(Records from a data source)
* * * * * * *
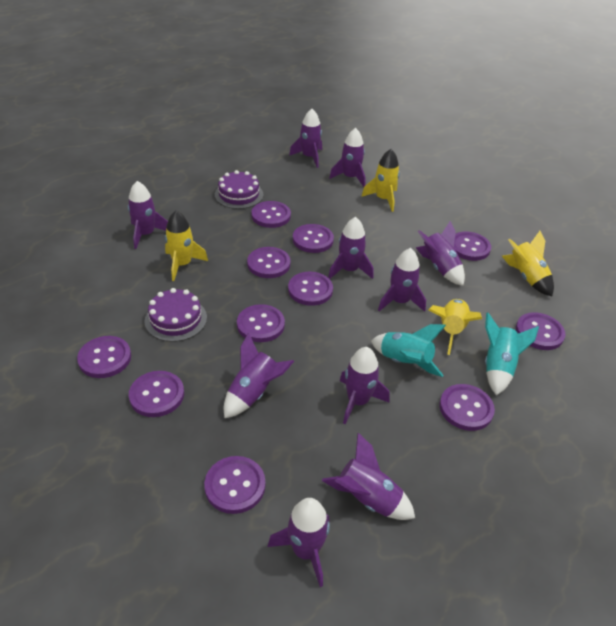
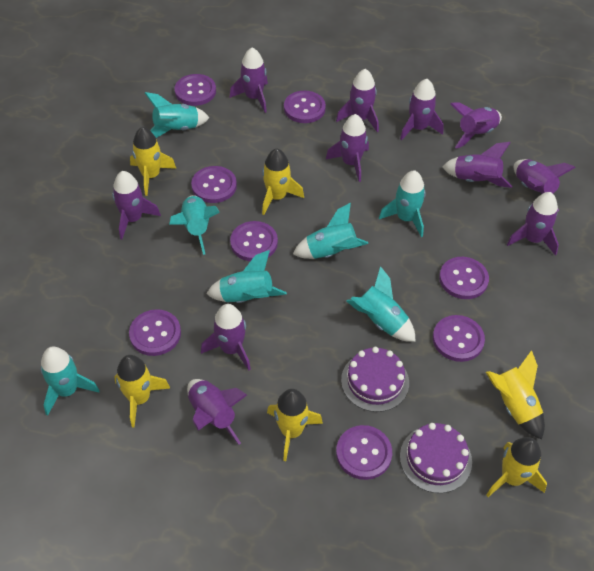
purple button: 11 -> 8
purple rocket: 10 -> 11
turquoise rocket: 2 -> 7
yellow rocket: 4 -> 6

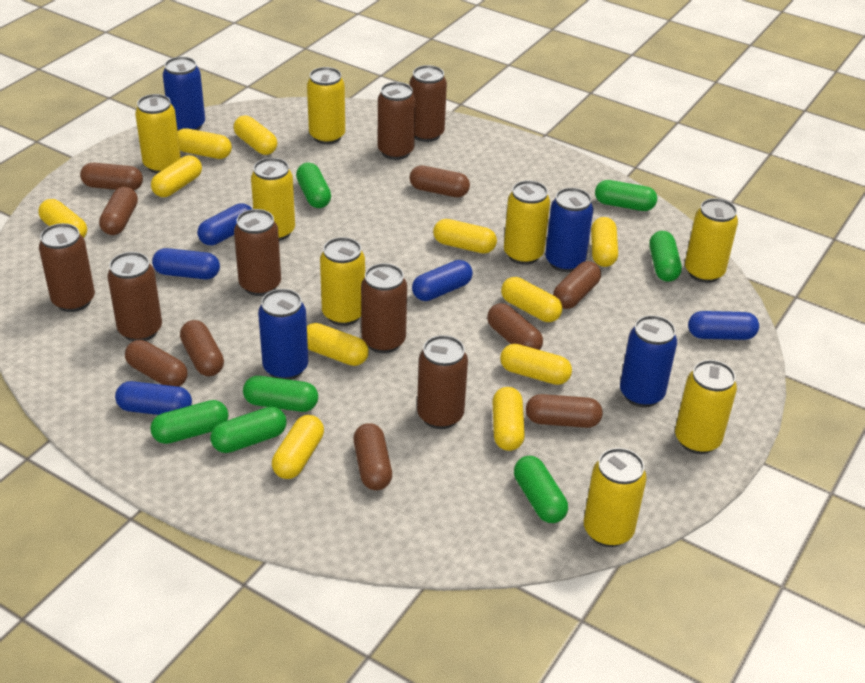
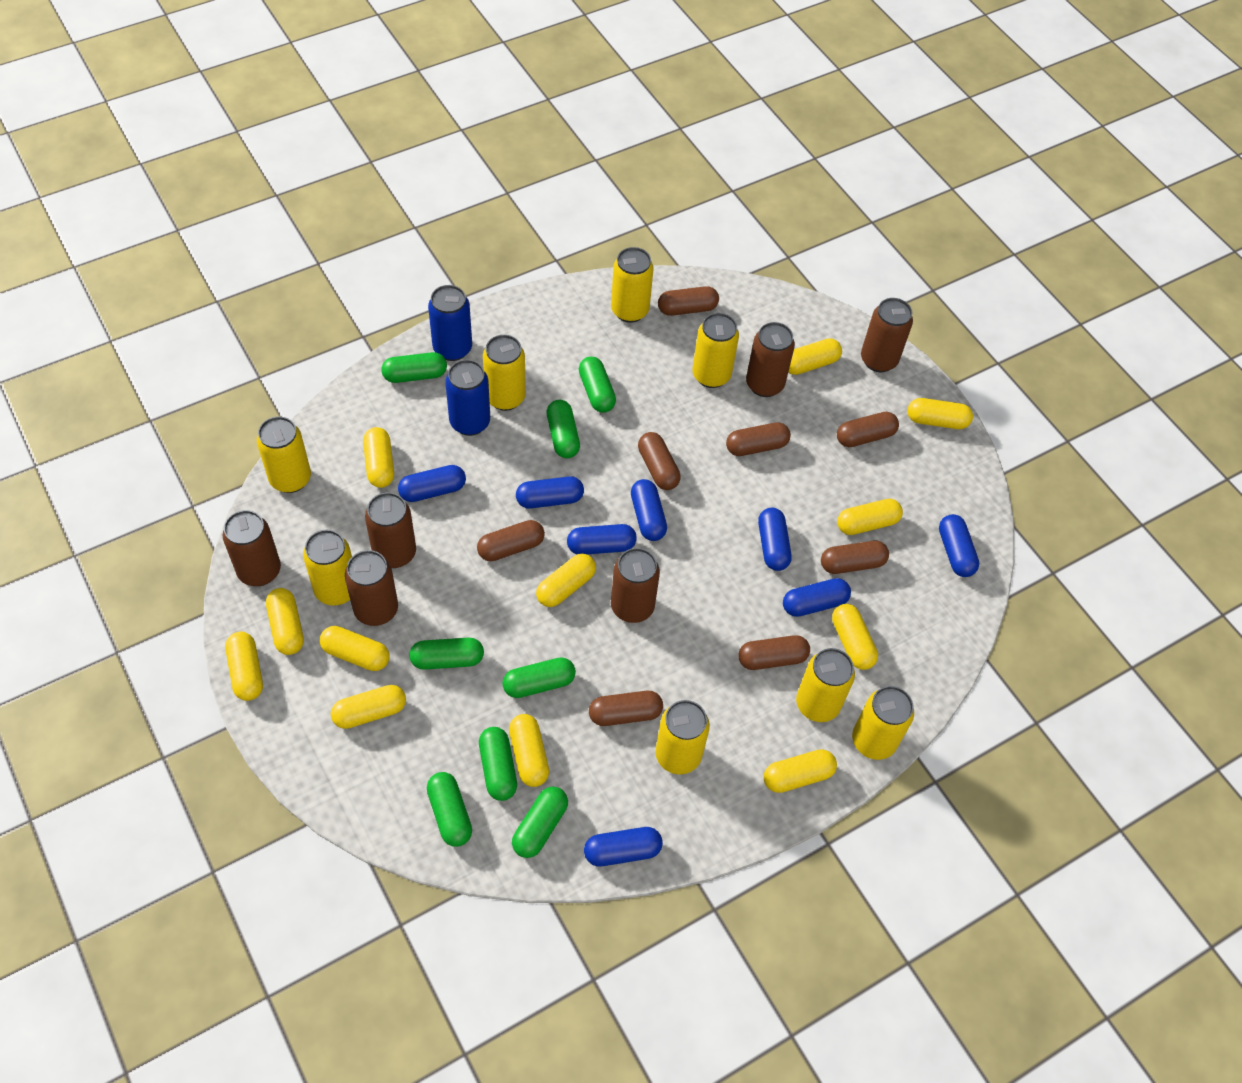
blue can: 4 -> 2
blue capsule: 5 -> 8
brown can: 7 -> 6
brown capsule: 9 -> 8
green capsule: 7 -> 8
yellow capsule: 11 -> 12

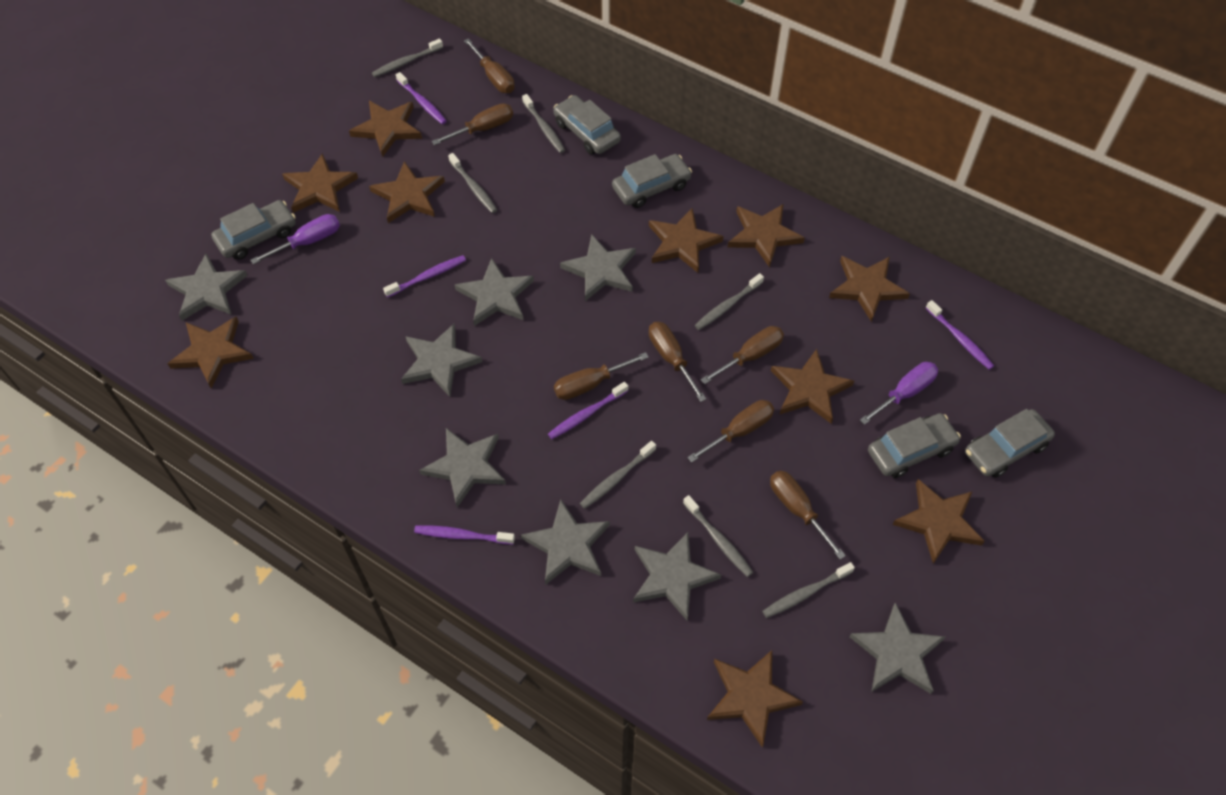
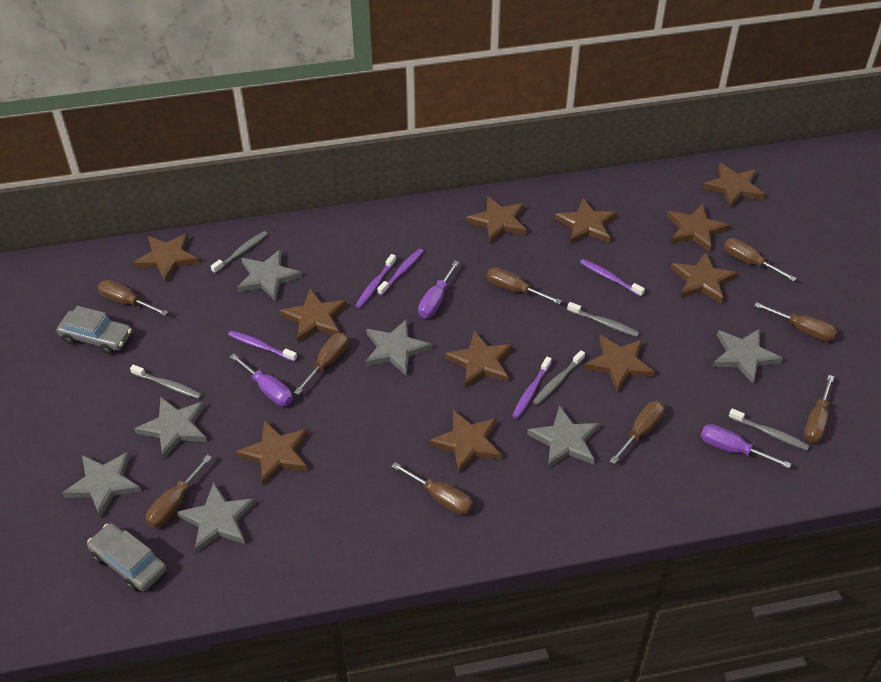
brown screwdriver: 7 -> 9
brown star: 10 -> 11
grey car: 5 -> 2
grey star: 8 -> 7
grey toothbrush: 7 -> 5
purple screwdriver: 2 -> 3

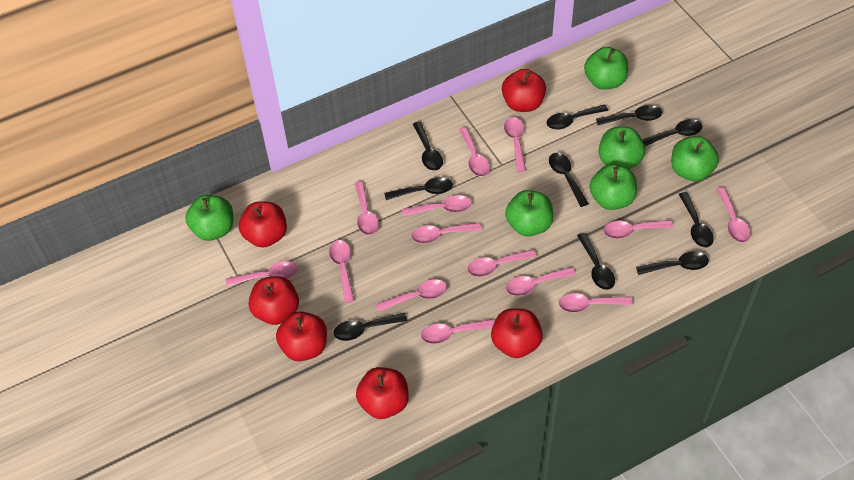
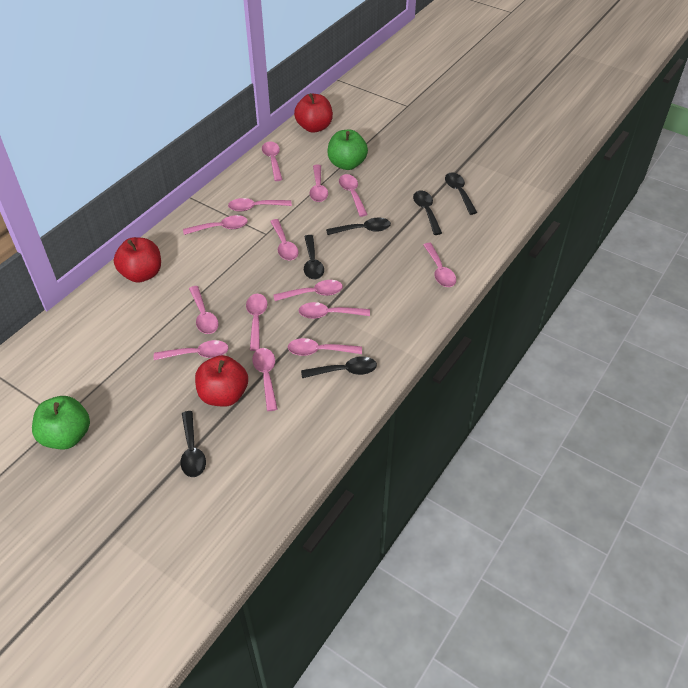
black spoon: 10 -> 6
green apple: 6 -> 2
red apple: 6 -> 3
* * * * * * *
• **PROBLEM TO WORK ON**: Every line above that holds the word "yellow" should be copied out.

• **TASK SOLUTION**:
yellow rocket: 4 -> 6
yellow capsule: 11 -> 12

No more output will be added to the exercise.